:: PROBLEM STATEMENT ::
Retype word for word the lines of the data below, from the first to the one bearing "R8: 2M (N5, N6) -> none", with that one included.

[Records from a collection]
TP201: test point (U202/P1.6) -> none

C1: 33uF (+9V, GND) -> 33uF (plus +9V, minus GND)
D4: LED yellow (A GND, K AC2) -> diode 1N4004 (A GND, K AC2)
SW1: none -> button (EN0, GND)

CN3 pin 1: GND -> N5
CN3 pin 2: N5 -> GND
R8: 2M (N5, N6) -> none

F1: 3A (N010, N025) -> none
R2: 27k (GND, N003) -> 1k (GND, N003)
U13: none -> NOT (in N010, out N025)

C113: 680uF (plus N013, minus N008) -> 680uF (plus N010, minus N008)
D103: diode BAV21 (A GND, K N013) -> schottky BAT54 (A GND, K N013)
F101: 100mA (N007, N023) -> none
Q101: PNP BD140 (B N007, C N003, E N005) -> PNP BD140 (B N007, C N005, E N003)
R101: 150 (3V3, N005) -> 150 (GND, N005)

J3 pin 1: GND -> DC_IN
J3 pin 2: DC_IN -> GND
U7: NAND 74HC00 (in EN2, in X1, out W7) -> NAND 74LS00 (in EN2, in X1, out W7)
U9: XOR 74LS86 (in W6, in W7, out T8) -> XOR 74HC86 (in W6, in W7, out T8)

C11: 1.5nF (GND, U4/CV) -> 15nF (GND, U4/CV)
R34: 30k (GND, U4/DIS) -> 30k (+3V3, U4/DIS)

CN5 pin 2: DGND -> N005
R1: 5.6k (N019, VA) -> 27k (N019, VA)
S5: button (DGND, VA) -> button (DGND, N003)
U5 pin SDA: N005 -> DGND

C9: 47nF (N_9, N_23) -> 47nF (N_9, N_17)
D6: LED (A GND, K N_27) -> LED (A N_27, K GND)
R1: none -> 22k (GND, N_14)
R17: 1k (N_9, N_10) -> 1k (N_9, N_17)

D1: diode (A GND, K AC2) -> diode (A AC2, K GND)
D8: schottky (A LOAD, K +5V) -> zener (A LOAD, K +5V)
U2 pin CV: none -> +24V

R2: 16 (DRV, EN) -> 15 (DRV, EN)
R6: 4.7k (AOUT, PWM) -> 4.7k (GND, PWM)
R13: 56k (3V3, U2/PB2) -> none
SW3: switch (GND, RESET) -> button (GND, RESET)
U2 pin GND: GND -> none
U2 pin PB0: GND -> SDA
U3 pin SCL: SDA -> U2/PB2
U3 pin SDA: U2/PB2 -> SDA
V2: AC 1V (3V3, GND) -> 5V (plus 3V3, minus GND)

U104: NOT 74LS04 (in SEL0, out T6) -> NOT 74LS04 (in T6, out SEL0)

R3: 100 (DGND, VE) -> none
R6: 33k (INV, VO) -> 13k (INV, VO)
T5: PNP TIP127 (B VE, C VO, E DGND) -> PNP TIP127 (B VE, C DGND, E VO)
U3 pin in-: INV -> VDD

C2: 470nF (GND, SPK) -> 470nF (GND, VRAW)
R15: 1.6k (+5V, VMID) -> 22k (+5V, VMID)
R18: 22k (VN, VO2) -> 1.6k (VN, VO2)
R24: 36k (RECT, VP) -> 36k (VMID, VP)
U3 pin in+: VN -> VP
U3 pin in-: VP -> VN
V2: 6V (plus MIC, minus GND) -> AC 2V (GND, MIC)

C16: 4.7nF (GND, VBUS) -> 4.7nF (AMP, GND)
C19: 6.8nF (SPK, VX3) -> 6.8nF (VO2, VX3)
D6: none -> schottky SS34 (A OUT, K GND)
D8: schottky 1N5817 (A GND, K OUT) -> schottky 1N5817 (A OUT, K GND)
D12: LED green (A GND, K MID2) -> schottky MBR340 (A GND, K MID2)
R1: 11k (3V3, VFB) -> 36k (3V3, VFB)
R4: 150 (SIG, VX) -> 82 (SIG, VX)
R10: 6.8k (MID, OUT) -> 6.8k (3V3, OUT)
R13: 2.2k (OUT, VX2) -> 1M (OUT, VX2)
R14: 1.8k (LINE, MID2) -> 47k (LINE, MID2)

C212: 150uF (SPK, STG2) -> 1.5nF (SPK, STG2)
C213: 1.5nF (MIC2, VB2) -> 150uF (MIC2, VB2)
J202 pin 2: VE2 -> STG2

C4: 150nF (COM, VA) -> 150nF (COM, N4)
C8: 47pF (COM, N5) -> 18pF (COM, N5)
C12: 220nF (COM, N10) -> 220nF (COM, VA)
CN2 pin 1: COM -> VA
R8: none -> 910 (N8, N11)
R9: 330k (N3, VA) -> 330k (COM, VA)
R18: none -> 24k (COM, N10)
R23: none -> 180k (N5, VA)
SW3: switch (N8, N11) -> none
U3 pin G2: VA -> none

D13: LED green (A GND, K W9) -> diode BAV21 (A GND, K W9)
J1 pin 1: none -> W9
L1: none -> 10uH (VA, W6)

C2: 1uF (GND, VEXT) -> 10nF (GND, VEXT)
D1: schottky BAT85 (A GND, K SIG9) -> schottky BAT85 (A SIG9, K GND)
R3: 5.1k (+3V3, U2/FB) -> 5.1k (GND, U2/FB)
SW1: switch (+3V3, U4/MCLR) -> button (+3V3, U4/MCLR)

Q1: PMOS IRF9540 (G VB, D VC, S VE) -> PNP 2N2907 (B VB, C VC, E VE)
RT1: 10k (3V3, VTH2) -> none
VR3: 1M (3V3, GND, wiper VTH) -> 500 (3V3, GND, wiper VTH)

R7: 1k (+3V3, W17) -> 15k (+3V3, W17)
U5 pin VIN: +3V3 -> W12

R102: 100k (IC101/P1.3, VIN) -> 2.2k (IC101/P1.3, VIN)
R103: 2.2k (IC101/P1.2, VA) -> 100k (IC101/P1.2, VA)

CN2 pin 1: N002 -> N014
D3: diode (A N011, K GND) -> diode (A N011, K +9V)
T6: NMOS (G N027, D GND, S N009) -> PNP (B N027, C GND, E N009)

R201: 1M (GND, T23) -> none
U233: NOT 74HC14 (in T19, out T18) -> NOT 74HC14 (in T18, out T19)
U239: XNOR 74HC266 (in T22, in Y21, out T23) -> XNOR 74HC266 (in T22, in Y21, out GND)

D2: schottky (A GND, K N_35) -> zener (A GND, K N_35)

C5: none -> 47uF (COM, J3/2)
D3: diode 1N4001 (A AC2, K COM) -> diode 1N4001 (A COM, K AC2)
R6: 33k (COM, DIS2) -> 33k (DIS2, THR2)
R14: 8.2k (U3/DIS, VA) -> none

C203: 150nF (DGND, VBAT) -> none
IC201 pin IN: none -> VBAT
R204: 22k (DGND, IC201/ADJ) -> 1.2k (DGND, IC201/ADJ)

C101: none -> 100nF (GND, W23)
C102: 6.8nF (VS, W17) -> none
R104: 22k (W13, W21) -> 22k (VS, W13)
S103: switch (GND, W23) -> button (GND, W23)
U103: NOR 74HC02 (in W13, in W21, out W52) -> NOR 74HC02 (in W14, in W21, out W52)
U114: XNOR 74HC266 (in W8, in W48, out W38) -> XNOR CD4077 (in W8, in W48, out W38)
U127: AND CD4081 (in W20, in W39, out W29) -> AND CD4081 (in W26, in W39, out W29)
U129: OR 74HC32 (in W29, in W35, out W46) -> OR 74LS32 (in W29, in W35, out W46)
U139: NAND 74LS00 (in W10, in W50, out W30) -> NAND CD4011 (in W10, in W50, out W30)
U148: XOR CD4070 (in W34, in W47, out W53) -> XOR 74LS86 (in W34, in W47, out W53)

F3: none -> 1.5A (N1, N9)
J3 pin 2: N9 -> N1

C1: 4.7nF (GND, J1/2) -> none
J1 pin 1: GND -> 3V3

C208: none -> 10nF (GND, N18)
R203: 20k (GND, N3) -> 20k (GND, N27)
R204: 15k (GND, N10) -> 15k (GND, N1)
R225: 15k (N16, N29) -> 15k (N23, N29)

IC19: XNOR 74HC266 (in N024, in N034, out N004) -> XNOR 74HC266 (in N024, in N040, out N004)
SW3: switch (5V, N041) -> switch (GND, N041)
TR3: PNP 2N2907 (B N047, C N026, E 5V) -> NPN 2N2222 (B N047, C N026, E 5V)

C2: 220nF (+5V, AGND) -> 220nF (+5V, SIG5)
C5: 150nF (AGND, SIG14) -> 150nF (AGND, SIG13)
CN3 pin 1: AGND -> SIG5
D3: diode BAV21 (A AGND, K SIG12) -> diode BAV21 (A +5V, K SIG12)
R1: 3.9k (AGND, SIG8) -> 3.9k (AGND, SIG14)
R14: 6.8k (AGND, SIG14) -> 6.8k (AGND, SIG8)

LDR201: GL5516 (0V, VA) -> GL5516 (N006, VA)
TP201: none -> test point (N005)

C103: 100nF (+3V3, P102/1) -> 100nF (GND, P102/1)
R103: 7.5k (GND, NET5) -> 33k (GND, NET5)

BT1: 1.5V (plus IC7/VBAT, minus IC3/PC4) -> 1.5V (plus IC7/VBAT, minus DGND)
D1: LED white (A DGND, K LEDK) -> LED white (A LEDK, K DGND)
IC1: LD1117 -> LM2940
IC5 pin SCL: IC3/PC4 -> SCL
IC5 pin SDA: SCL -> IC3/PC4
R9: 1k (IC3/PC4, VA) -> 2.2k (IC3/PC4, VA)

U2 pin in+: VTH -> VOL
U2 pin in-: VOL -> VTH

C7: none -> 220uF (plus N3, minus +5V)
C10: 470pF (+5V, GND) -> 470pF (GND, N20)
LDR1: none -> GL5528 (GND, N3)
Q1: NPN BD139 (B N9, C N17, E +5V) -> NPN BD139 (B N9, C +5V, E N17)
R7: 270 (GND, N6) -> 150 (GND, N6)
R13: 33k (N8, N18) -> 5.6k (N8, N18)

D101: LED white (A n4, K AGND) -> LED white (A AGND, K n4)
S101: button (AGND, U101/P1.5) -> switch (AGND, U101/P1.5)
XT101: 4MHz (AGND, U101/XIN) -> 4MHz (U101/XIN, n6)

:: FINISHED EXERCISE ::
TP201: test point (U202/P1.6) -> none

C1: 33uF (+9V, GND) -> 33uF (plus +9V, minus GND)
D4: LED yellow (A GND, K AC2) -> diode 1N4004 (A GND, K AC2)
SW1: none -> button (EN0, GND)

CN3 pin 1: GND -> N5
CN3 pin 2: N5 -> GND
R8: 2M (N5, N6) -> none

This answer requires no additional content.